(Exercise data)
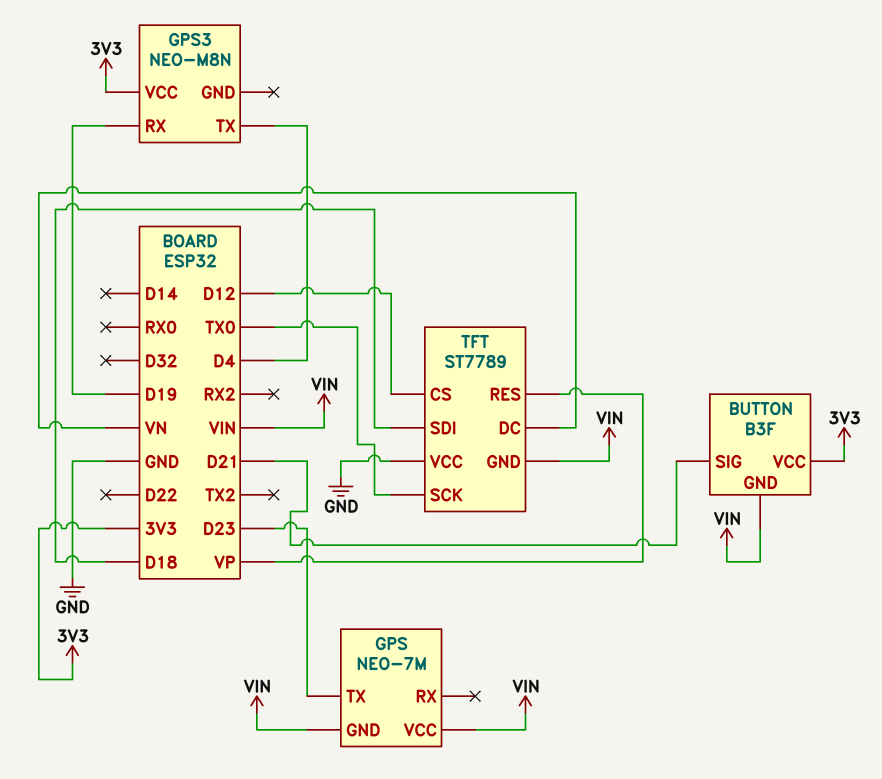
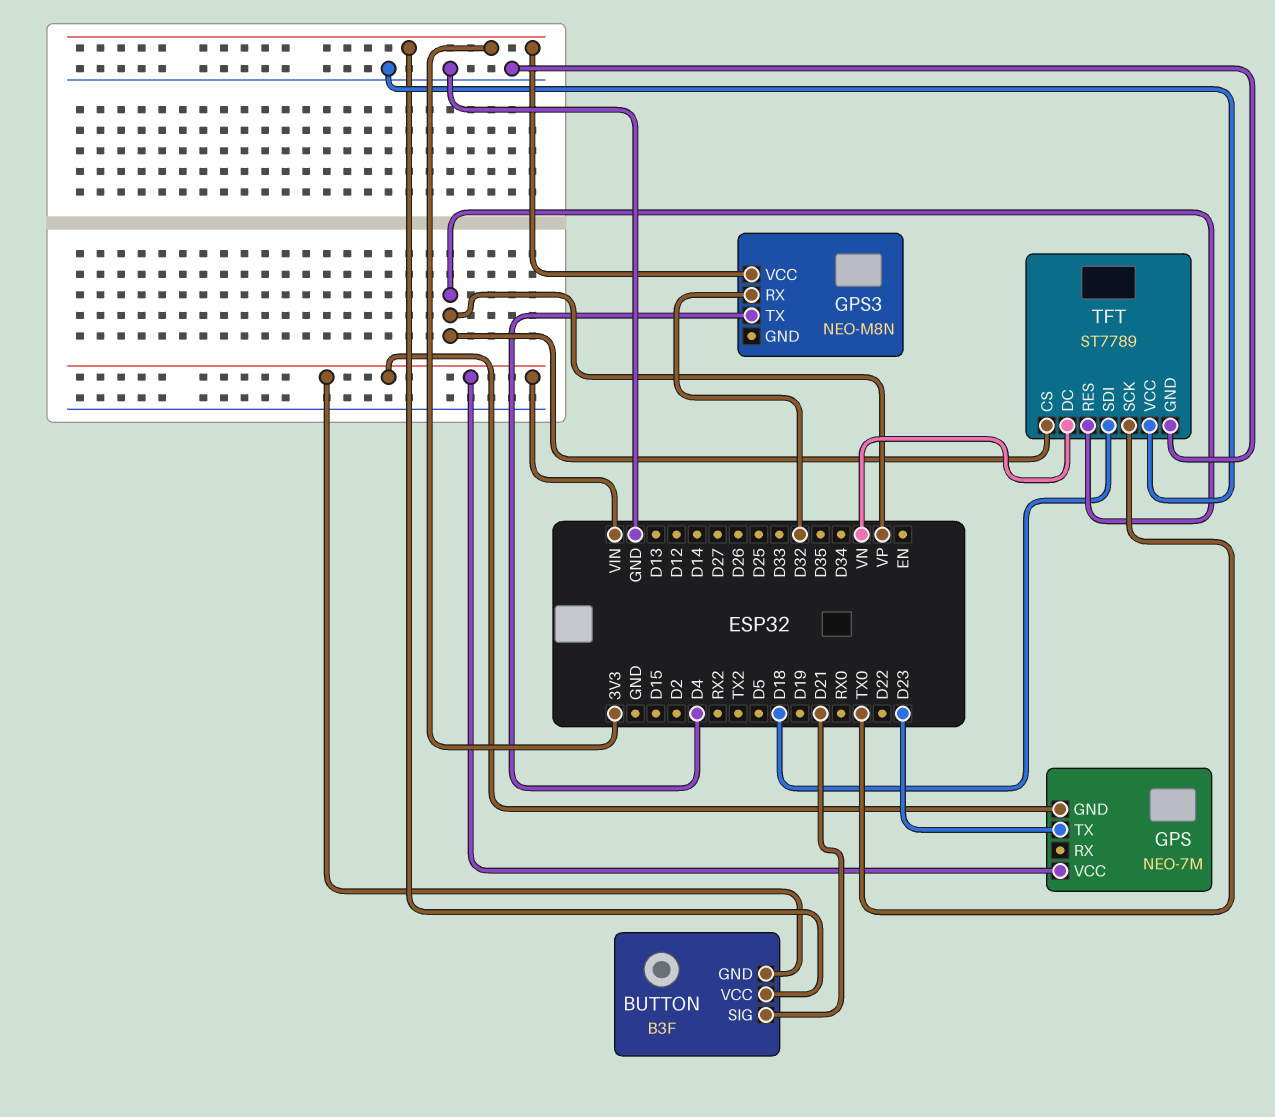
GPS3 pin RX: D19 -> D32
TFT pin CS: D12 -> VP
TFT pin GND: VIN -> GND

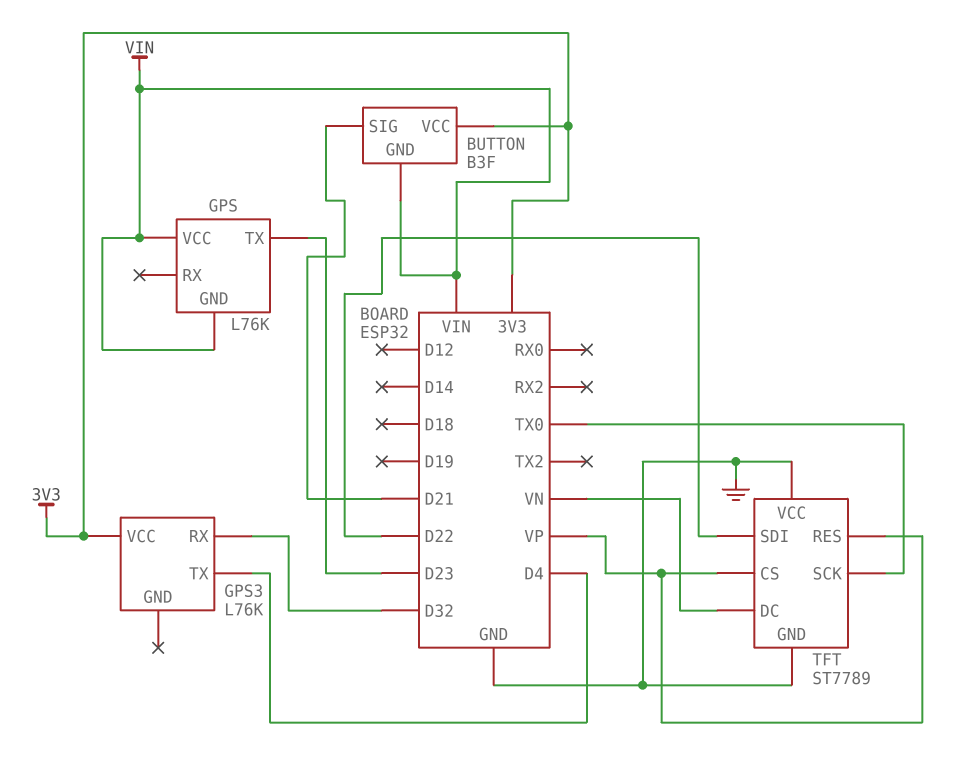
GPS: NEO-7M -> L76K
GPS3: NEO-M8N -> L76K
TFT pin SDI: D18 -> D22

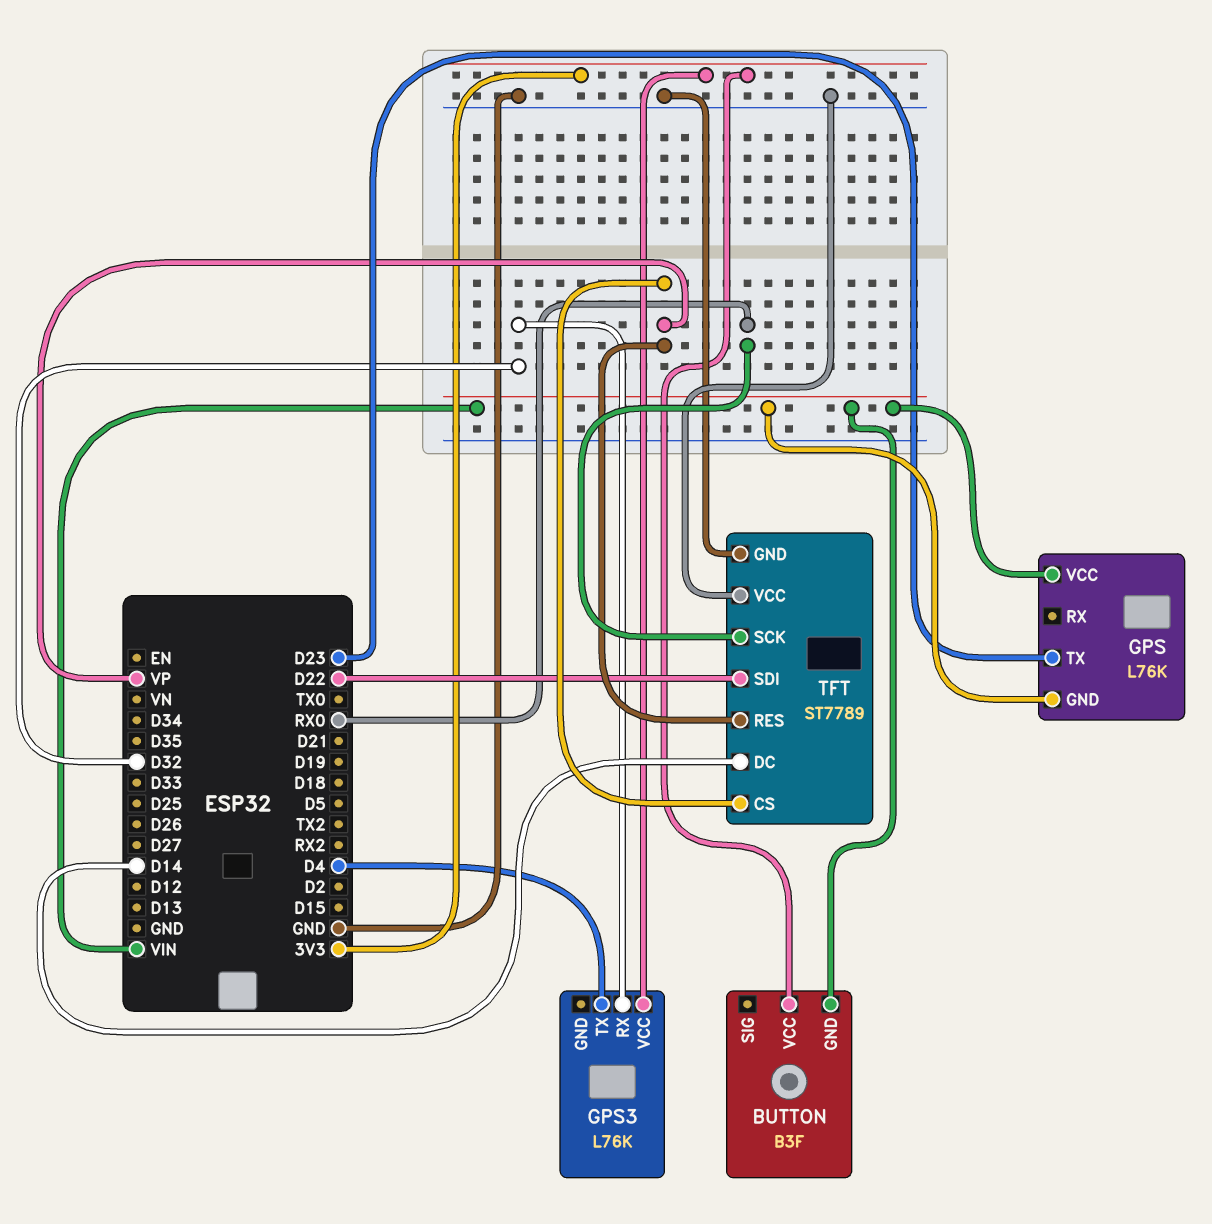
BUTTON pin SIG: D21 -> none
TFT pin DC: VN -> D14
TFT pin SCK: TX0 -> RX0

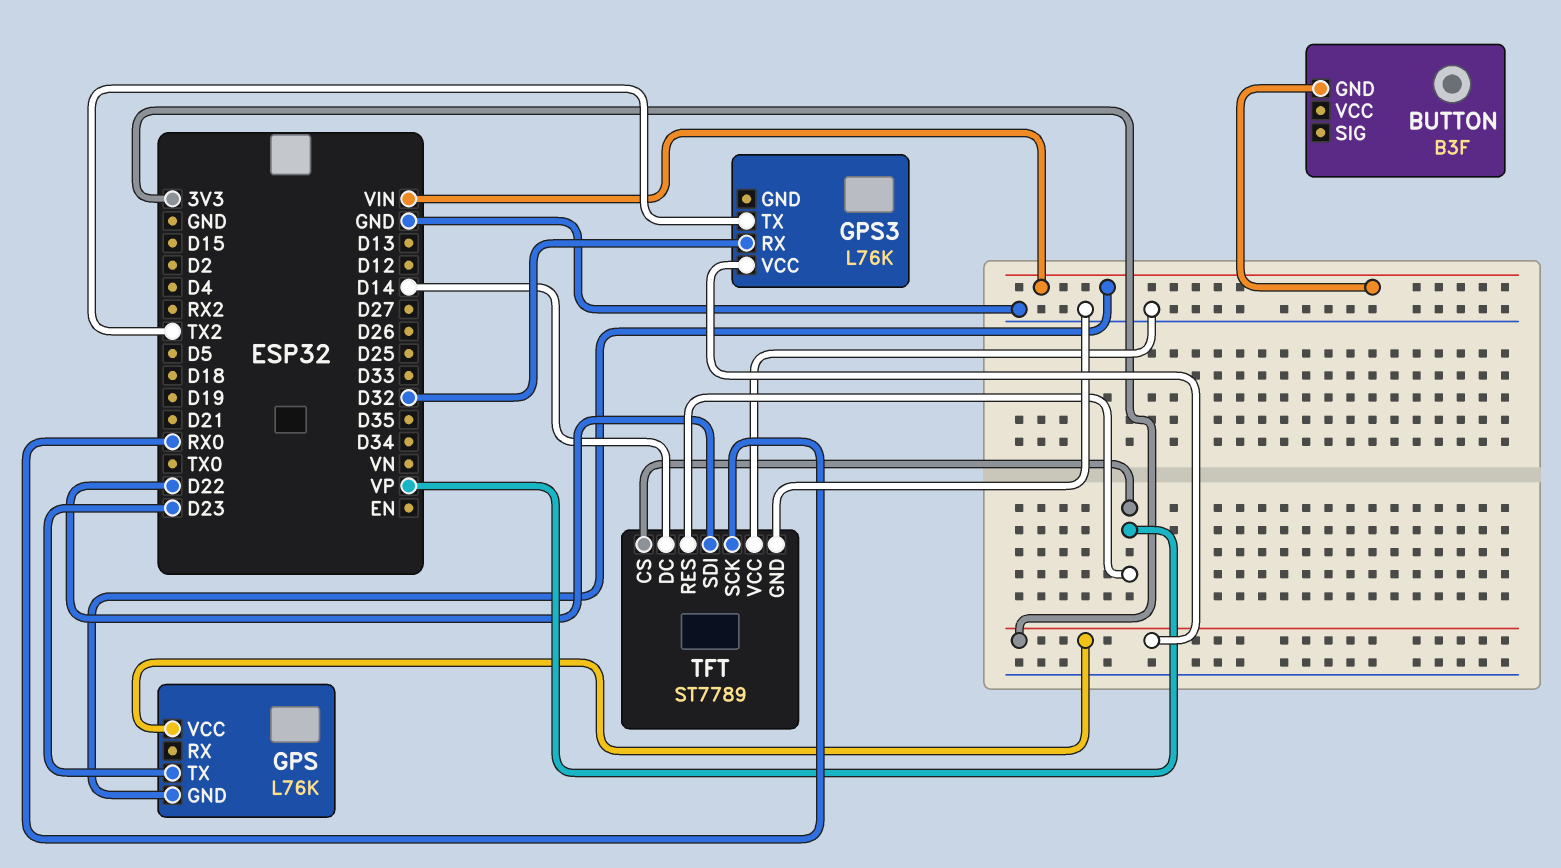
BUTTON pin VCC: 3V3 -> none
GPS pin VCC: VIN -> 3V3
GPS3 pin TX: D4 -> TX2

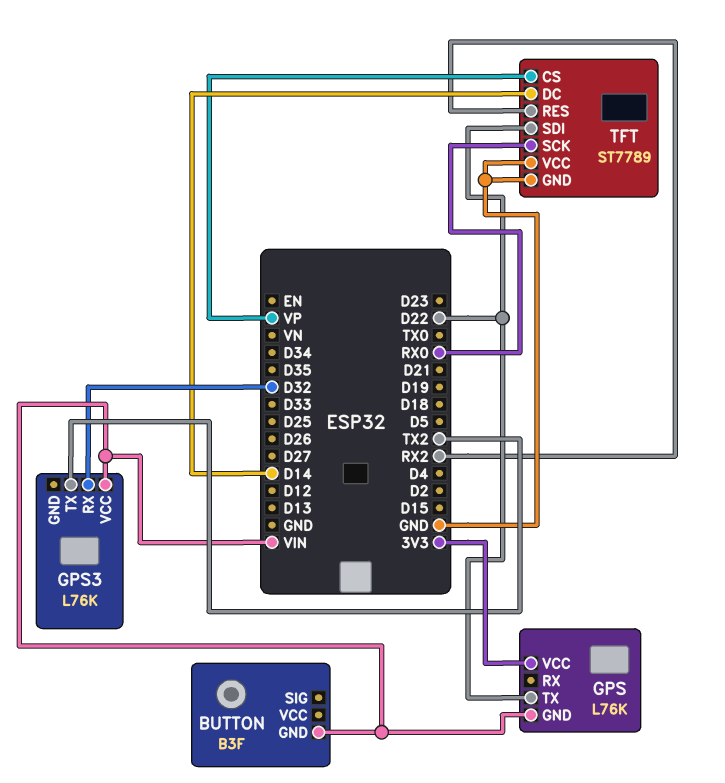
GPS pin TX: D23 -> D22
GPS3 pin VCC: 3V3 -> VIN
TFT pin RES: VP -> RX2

...

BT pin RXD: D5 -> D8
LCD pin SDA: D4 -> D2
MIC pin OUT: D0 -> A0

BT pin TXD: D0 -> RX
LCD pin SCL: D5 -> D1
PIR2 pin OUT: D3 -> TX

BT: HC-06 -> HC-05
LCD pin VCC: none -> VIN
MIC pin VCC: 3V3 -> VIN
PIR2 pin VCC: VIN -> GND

==

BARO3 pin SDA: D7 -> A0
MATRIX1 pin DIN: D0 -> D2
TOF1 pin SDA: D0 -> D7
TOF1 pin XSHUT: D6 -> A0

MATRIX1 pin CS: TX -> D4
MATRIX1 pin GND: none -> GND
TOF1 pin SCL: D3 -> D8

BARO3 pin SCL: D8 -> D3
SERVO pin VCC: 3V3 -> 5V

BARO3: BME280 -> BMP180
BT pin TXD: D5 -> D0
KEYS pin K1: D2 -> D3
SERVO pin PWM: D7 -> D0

(What is required) In the listing above, show every line with the word "SERVO".

(Written response)
SERVO pin VCC: 3V3 -> 5V
SERVO pin PWM: D7 -> D0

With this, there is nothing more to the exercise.